**TASK STATEMENT:**
Search the material for the string "lime" and copy each line where it occurs.

**PROVIDED DATA:**
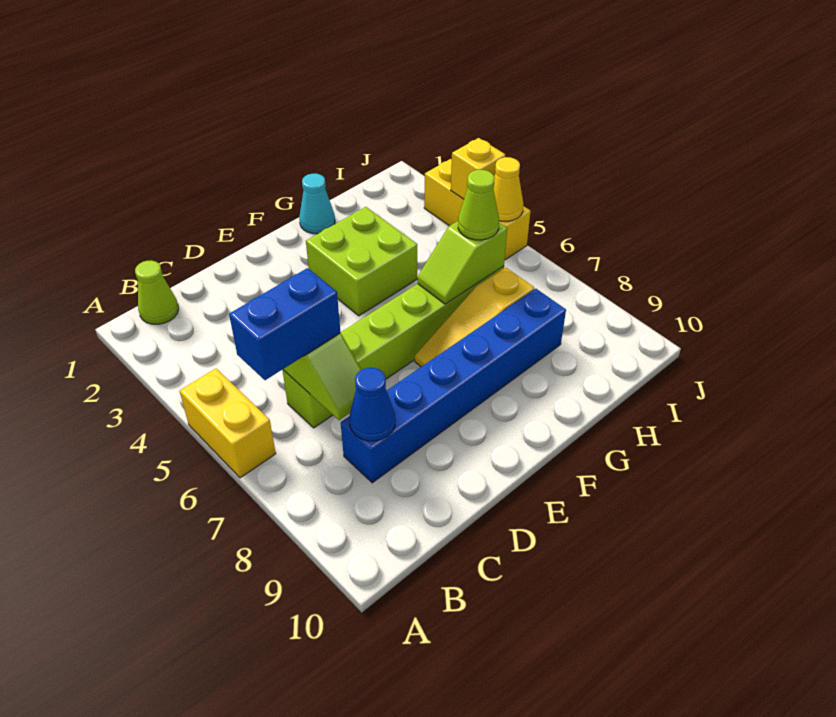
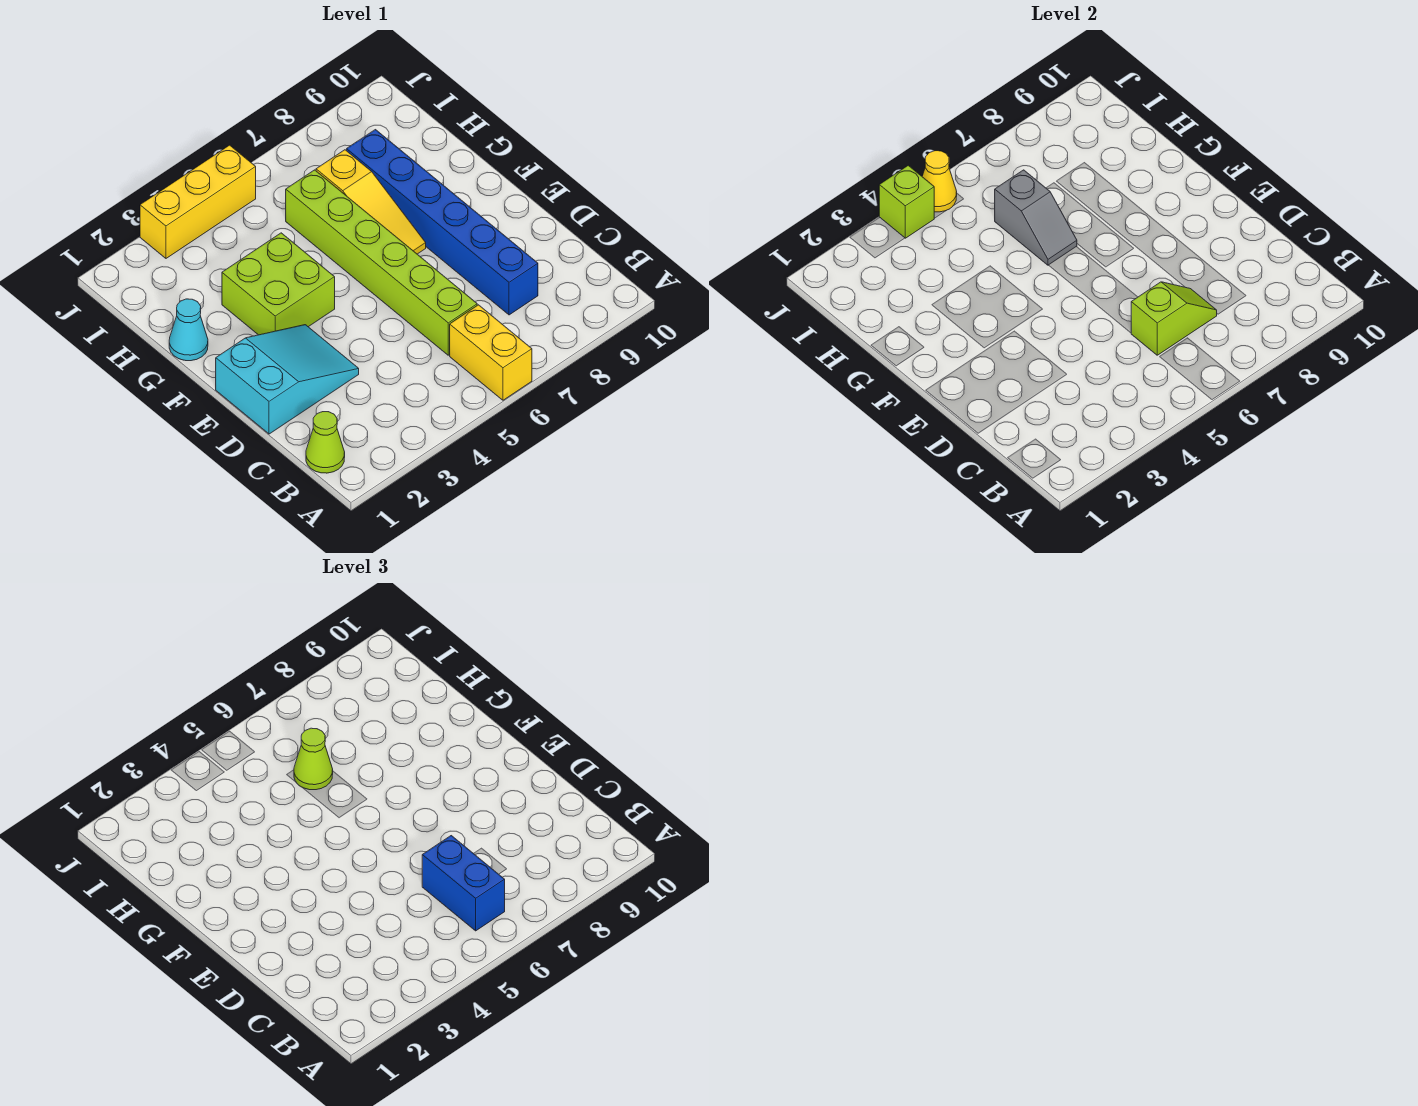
yellow 1x2 brick [179,368,276,478] -> yellow 1x2 brick turned to [450,305,532,400]
blue 1x1 cone [349,368,395,441] -> none
none -> cyan 2x3 slope [216,325,359,434]
lime 1x2 slope [417,221,507,304] -> grey 1x2 slope [995,170,1077,265]
yellow 1x1 brick [451,138,505,199] -> lime 1x1 brick [879,165,934,238]

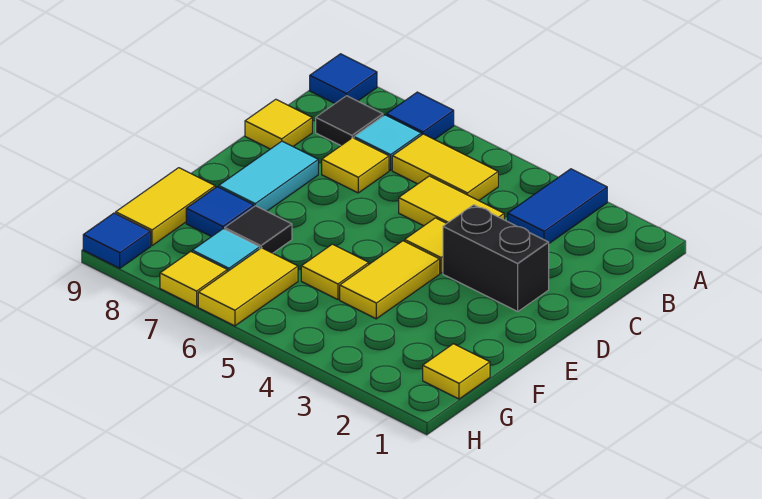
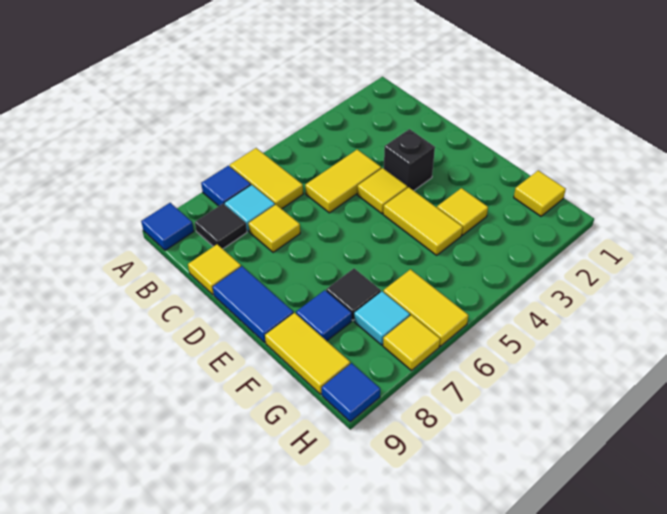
blue 1x2 tile [508,169,607,243] -> blue 1x2 tile moved to [213,266,293,342]
yellow 1x2 tile [392,134,498,201] -> yellow 1x2 tile turned to [230,148,303,209]
black 1x2 brick [443,205,549,311] -> black 1x1 brick [384,129,435,191]
cyan 1x2 tile [219,141,318,211] -> none
yellow 1x1 tile [301,244,369,300] -> yellow 1x1 tile moved to [437,188,488,235]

**OUTPUT OF THE TASK:**
lime 1x2 slope [417,221,507,304] -> grey 1x2 slope [995,170,1077,265]
yellow 1x1 brick [451,138,505,199] -> lime 1x1 brick [879,165,934,238]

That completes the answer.